(Work instruction):
Here the job is to retype the data word for word while leaving the pictures aside.

(Provided data):

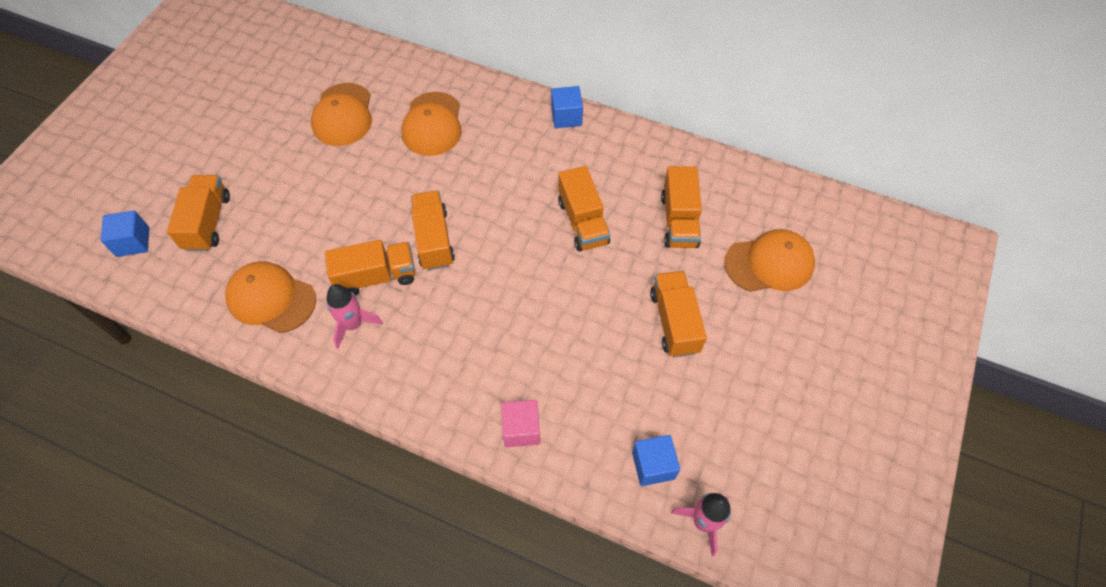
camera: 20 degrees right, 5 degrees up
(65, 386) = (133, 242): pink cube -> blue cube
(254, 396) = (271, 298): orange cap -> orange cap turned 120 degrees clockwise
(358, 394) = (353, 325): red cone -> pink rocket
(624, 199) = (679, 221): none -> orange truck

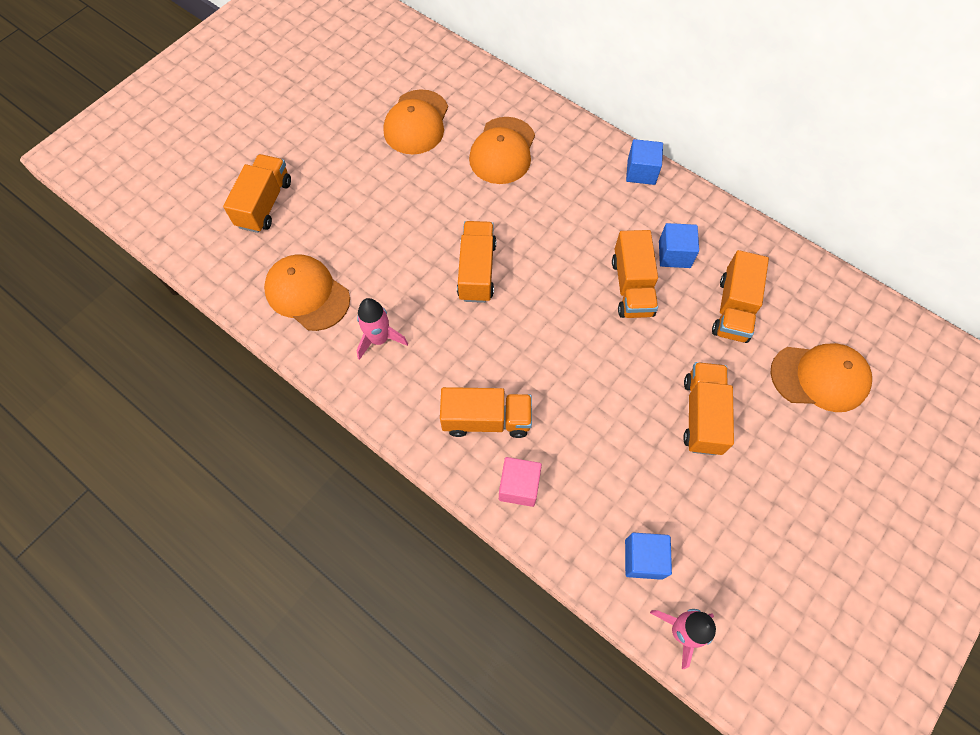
camera: 15 degrees right, 5 degrees up
(133, 242) = (192, 208): blue cube -> blue cube (674, 254)
(376, 277) = (412, 296): orange truck -> orange truck (486, 420)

(Solution to this problem):
camera: 20 degrees right, 5 degrees up
(65, 386) = (133, 242): pink cube -> blue cube
(254, 396) = (271, 298): orange cap -> orange cap turned 120 degrees clockwise
(358, 394) = (353, 325): red cone -> pink rocket
(624, 199) = (679, 221): none -> orange truck

camera: 15 degrees right, 5 degrees up
(133, 242) = (192, 208): blue cube -> blue cube (674, 254)
(376, 277) = (412, 296): orange truck -> orange truck (486, 420)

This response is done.